Provided information:

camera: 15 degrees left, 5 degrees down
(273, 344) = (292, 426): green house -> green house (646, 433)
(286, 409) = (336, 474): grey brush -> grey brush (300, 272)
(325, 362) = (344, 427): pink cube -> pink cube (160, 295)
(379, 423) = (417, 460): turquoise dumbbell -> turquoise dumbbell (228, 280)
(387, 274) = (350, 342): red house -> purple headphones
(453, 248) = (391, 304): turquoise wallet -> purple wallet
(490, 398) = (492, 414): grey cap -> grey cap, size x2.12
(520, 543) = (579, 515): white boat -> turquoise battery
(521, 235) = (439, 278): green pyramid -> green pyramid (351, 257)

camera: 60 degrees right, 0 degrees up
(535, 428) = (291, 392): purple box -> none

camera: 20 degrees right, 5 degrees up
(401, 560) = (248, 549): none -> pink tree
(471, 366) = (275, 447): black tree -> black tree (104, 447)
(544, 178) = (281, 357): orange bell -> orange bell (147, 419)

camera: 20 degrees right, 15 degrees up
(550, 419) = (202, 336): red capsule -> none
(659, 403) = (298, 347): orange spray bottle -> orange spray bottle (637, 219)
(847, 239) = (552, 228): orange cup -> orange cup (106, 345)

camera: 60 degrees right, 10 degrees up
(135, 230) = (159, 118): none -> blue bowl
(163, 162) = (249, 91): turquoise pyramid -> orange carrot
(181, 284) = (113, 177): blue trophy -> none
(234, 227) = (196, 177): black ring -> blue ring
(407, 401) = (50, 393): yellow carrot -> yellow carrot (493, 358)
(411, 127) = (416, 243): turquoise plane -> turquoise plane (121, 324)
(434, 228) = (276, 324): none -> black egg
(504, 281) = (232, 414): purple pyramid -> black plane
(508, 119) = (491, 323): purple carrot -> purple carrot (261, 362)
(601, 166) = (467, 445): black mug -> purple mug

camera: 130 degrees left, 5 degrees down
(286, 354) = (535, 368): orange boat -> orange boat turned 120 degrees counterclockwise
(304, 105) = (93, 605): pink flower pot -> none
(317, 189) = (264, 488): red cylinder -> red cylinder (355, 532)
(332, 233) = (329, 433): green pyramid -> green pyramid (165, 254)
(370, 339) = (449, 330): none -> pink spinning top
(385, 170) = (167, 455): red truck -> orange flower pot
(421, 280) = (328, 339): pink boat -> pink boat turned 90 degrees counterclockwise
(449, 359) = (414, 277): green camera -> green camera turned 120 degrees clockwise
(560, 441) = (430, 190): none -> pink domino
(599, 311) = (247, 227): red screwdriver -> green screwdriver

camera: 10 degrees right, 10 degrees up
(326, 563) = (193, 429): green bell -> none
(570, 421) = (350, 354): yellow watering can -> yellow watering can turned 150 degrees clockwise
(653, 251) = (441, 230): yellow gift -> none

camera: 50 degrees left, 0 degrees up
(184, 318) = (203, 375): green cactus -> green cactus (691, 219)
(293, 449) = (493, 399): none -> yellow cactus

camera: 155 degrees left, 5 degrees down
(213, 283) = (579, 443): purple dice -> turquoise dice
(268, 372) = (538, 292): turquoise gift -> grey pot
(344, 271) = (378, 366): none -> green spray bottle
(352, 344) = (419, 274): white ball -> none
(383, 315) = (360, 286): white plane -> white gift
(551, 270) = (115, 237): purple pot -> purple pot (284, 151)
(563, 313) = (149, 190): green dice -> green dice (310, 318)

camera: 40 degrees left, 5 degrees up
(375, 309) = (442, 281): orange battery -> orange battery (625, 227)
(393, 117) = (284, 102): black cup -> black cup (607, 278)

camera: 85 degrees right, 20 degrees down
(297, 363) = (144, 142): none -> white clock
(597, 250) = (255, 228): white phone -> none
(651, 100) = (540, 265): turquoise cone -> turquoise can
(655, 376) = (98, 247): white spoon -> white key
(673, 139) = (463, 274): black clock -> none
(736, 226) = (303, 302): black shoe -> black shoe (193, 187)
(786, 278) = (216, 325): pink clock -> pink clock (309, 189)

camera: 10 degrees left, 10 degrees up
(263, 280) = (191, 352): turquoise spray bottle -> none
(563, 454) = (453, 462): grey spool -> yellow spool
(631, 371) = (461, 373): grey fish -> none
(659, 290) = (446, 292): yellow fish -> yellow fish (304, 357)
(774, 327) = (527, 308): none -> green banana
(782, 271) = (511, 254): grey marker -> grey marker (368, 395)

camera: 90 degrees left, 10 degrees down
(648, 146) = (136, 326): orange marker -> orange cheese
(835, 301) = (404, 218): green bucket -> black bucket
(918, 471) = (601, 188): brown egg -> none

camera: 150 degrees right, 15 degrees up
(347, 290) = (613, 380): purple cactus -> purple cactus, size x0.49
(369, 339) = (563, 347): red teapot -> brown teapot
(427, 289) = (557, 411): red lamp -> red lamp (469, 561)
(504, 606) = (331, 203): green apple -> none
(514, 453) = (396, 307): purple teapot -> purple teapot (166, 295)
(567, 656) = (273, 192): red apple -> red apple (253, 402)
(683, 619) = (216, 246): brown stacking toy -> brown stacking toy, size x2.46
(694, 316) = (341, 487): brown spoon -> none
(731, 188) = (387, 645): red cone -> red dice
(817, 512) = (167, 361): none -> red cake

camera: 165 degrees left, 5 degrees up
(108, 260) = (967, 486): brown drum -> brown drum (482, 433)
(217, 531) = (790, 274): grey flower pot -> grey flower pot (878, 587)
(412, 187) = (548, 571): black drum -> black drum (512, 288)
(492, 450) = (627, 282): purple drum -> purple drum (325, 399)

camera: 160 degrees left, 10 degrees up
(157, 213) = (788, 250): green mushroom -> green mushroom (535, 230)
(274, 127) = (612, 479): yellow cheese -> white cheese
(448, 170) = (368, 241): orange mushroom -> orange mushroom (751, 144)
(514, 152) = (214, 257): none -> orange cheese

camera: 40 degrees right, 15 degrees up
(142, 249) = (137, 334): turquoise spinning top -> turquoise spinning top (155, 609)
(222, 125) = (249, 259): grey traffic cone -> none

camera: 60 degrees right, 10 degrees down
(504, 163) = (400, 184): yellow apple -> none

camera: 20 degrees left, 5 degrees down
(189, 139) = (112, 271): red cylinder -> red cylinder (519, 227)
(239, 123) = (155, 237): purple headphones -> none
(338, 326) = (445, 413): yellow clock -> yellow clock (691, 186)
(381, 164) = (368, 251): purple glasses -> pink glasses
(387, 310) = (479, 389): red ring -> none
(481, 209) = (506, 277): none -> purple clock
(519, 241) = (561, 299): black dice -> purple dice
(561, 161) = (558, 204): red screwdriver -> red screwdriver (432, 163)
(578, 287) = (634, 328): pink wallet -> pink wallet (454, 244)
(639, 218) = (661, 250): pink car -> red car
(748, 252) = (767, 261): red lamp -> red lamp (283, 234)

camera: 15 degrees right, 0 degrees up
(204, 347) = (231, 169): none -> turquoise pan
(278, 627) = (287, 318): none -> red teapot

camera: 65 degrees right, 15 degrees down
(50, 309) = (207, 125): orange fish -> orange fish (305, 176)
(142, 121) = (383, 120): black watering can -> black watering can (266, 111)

Task objective:
Could you transcribe the entries exactly, from the first line through the line containing "(847, 239) = (552, 228): orange", and give nothing more?

Solution:
camera: 15 degrees left, 5 degrees down
(273, 344) = (292, 426): green house -> green house (646, 433)
(286, 409) = (336, 474): grey brush -> grey brush (300, 272)
(325, 362) = (344, 427): pink cube -> pink cube (160, 295)
(379, 423) = (417, 460): turquoise dumbbell -> turquoise dumbbell (228, 280)
(387, 274) = (350, 342): red house -> purple headphones
(453, 248) = (391, 304): turquoise wallet -> purple wallet
(490, 398) = (492, 414): grey cap -> grey cap, size x2.12
(520, 543) = (579, 515): white boat -> turquoise battery
(521, 235) = (439, 278): green pyramid -> green pyramid (351, 257)

camera: 60 degrees right, 0 degrees up
(535, 428) = (291, 392): purple box -> none

camera: 20 degrees right, 5 degrees up
(401, 560) = (248, 549): none -> pink tree
(471, 366) = (275, 447): black tree -> black tree (104, 447)
(544, 178) = (281, 357): orange bell -> orange bell (147, 419)

camera: 20 degrees right, 15 degrees up
(550, 419) = (202, 336): red capsule -> none
(659, 403) = (298, 347): orange spray bottle -> orange spray bottle (637, 219)
(847, 239) = (552, 228): orange cup -> orange cup (106, 345)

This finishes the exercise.